▶ _TASK_
Every entry below should be returned exactly as it appears, with pictures left out.

Data records:
********

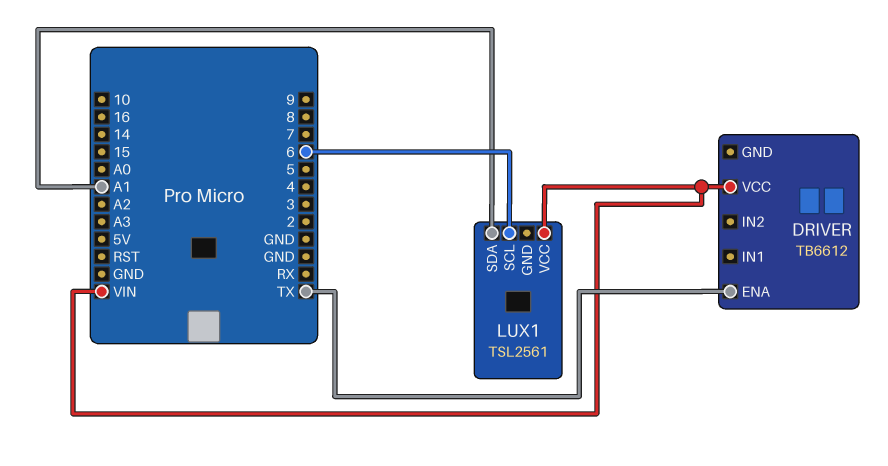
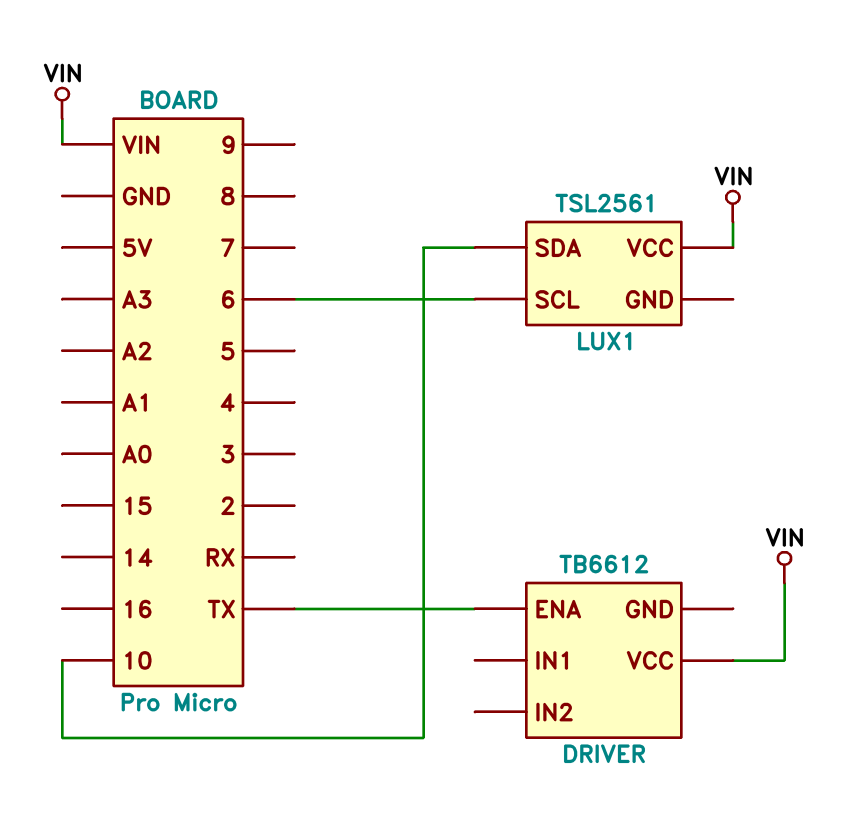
LUX1 pin SDA: A1 -> 10

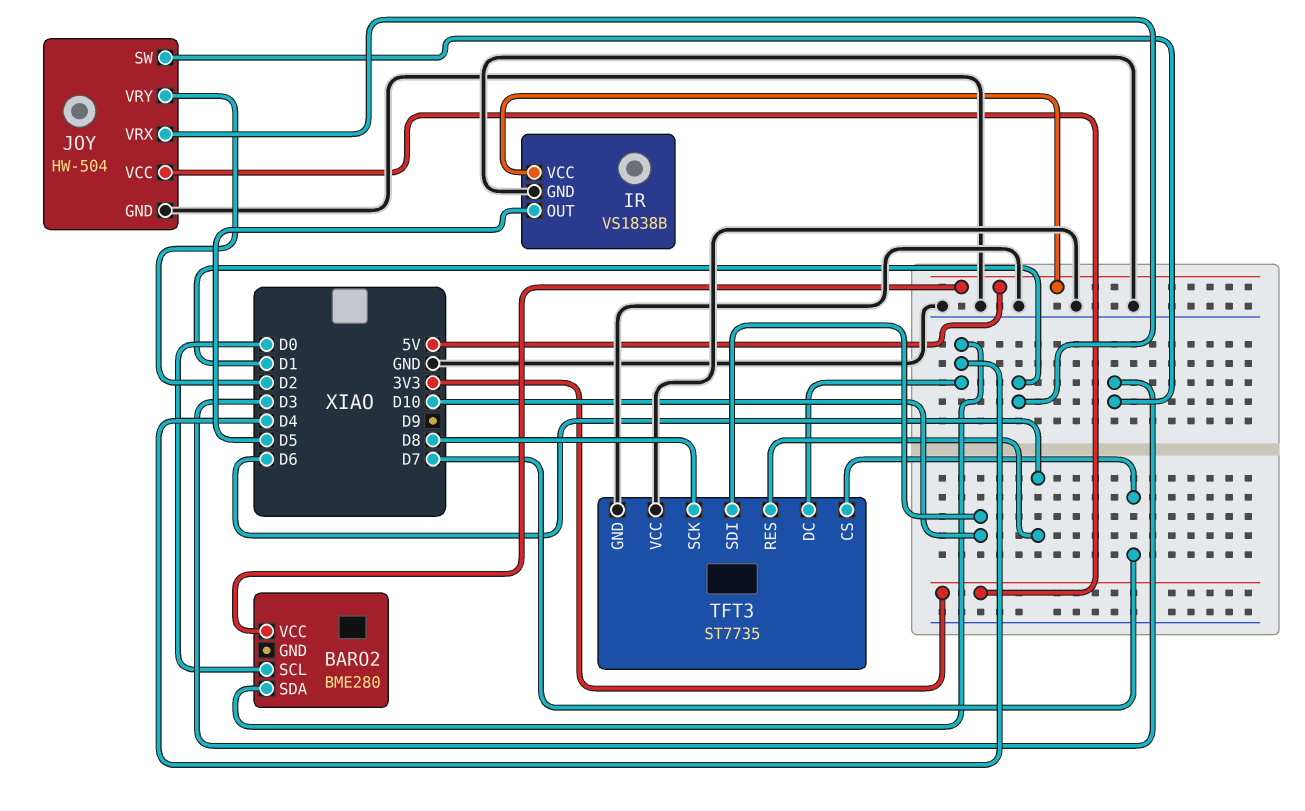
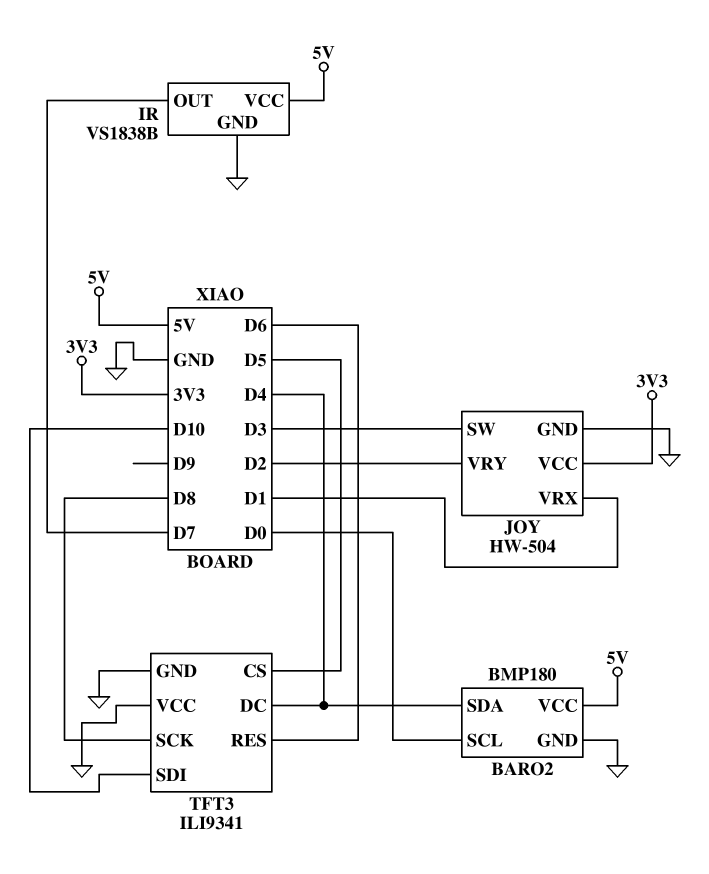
BARO2: BME280 -> BMP180
BARO2 pin GND: none -> GND
IR pin OUT: D5 -> D7
TFT3: ST7735 -> ILI9341
TFT3 pin CS: D7 -> D5

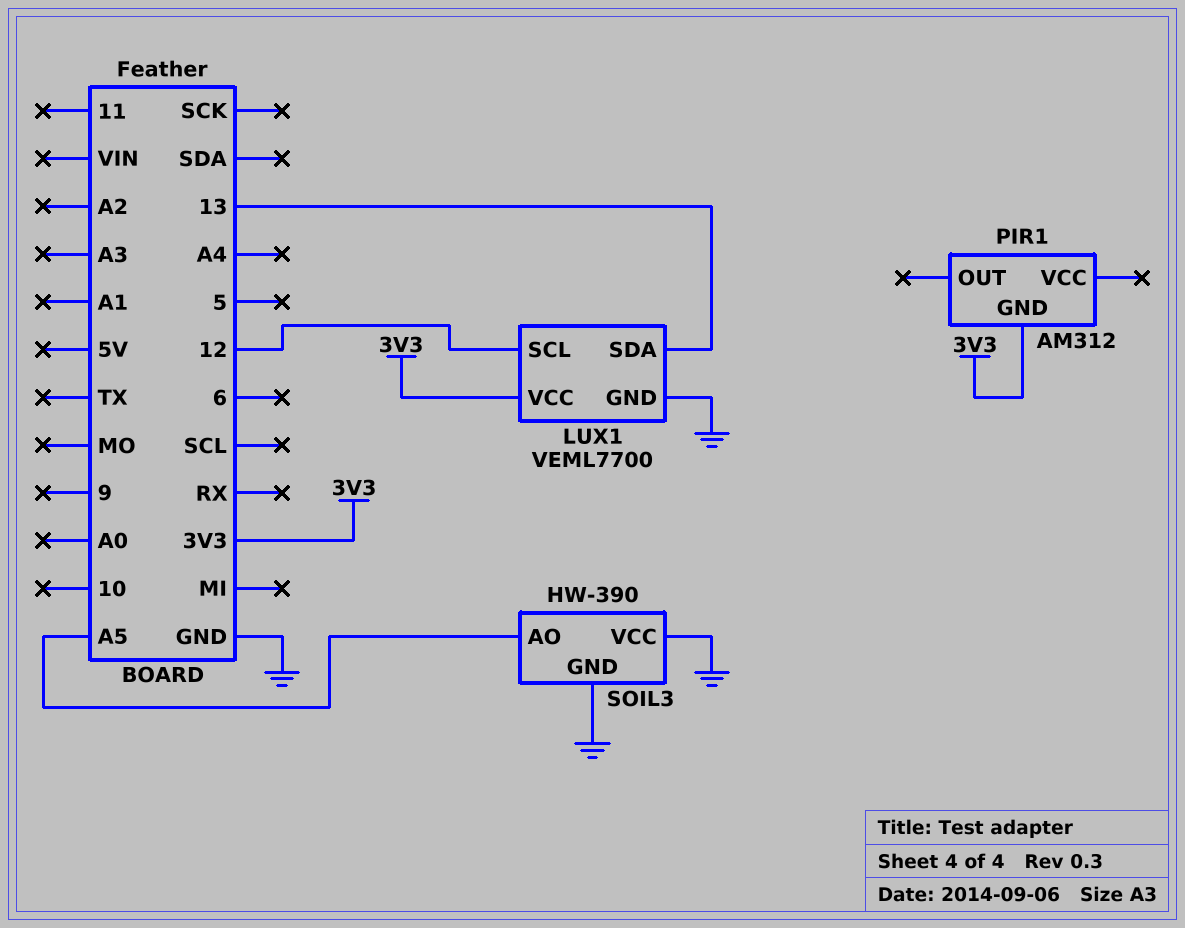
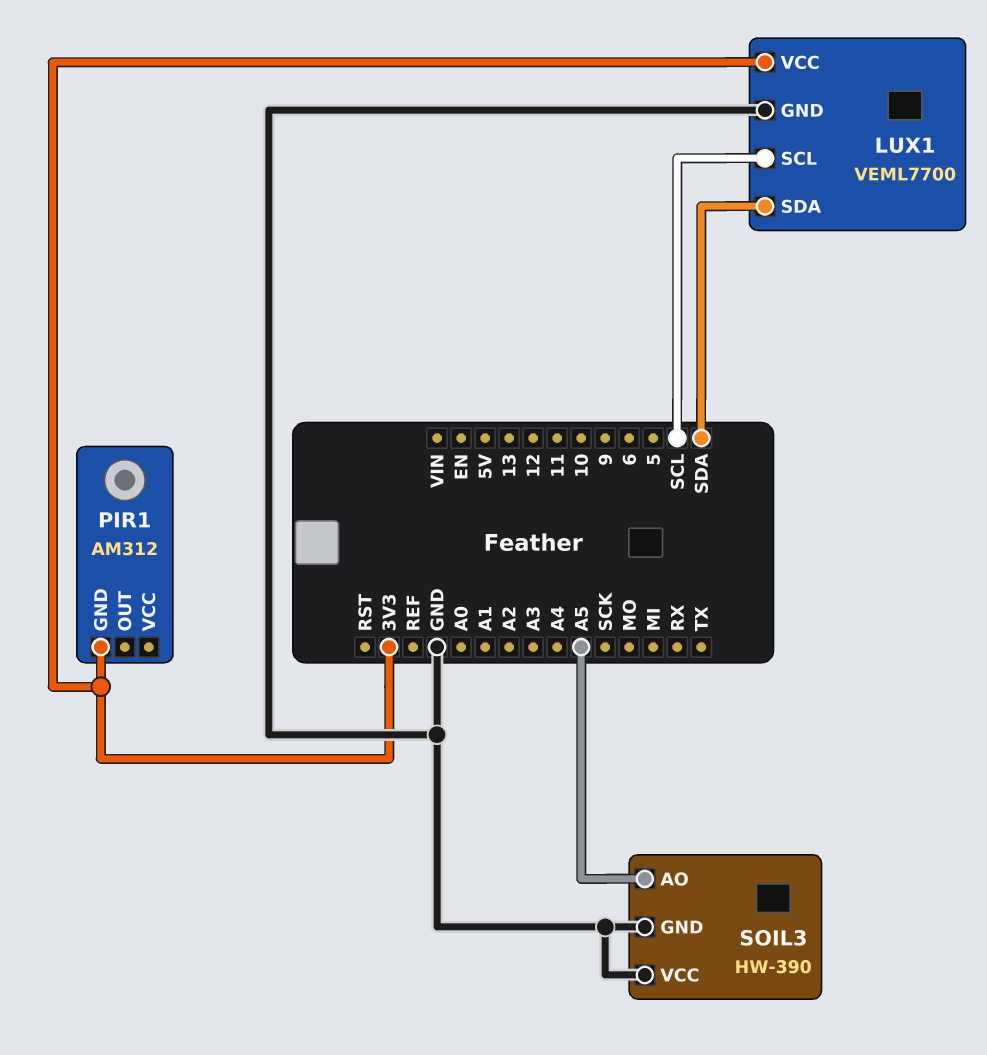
LUX1 pin SCL: 12 -> SCL
LUX1 pin SDA: 13 -> SDA

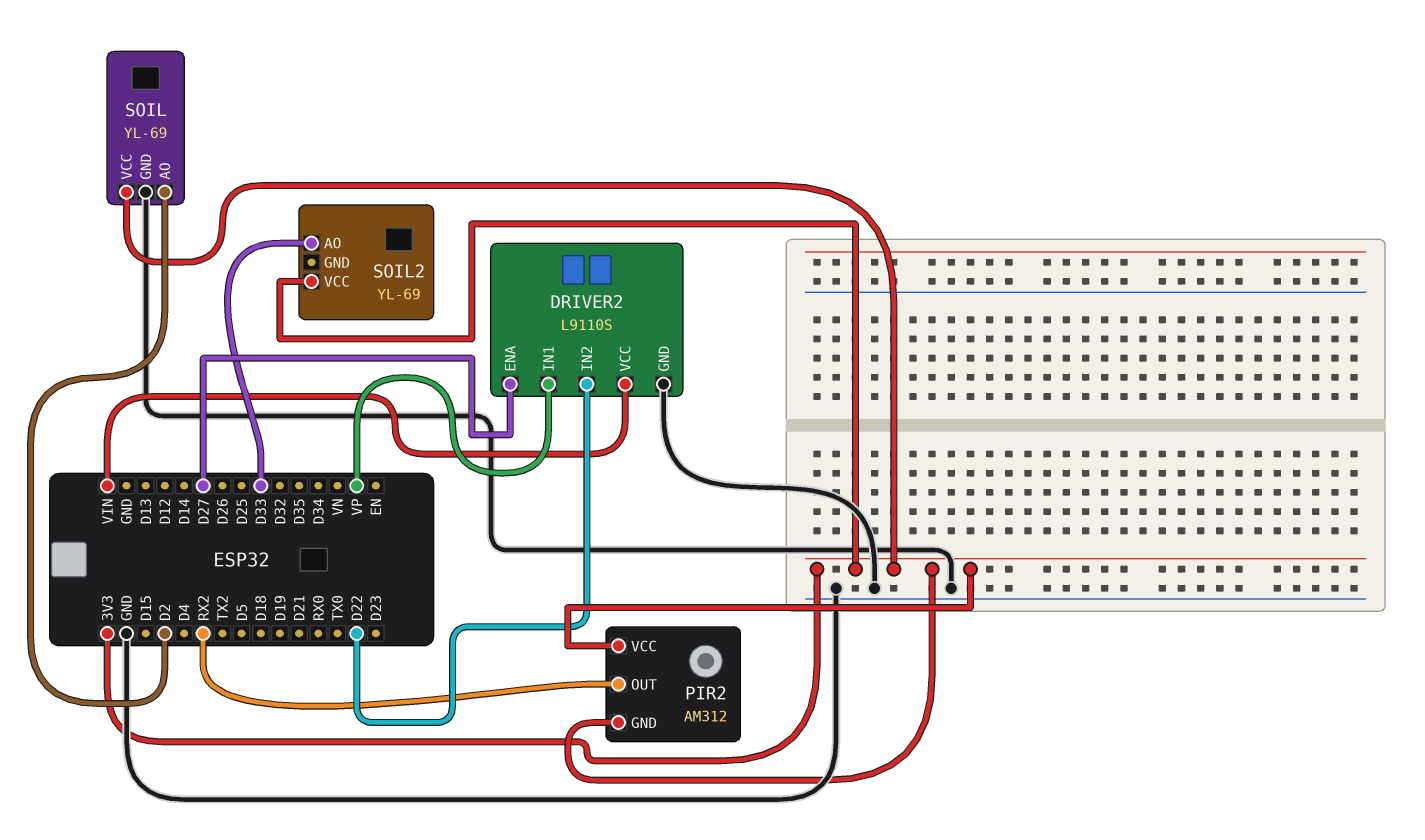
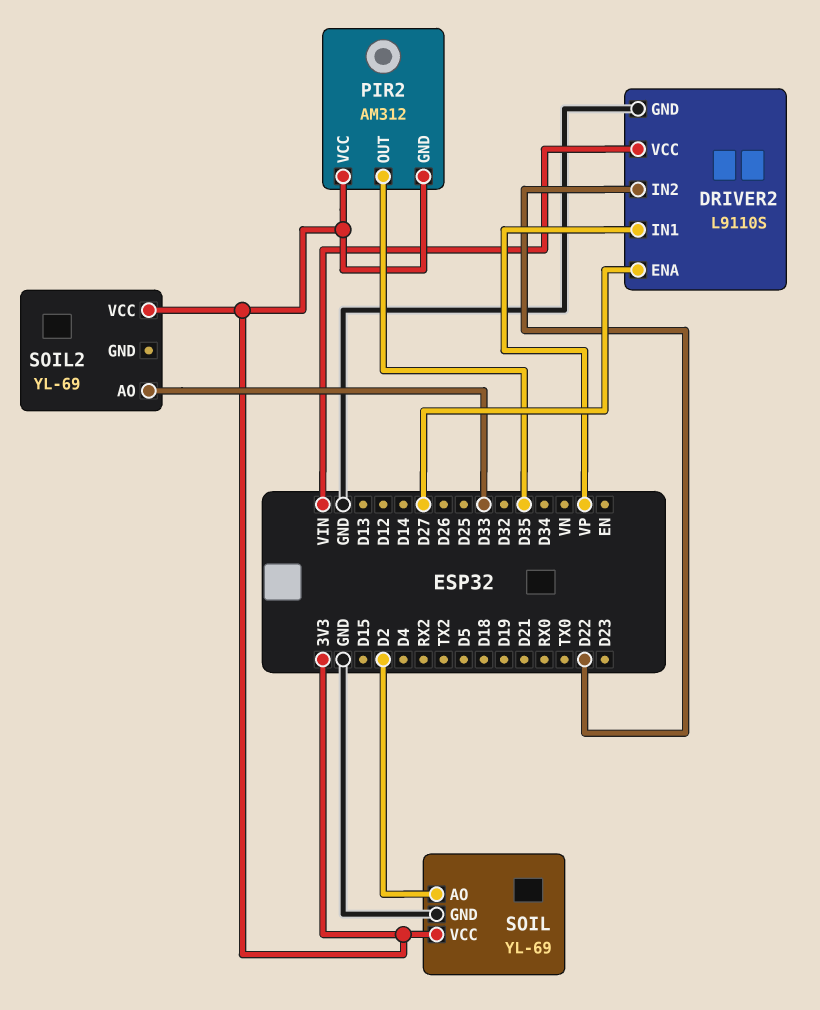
PIR2 pin OUT: RX2 -> D35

********

▶ _RESULT BELOW_
LUX1 pin SDA: A1 -> 10

BARO2: BME280 -> BMP180
BARO2 pin GND: none -> GND
IR pin OUT: D5 -> D7
TFT3: ST7735 -> ILI9341
TFT3 pin CS: D7 -> D5

LUX1 pin SCL: 12 -> SCL
LUX1 pin SDA: 13 -> SDA

PIR2 pin OUT: RX2 -> D35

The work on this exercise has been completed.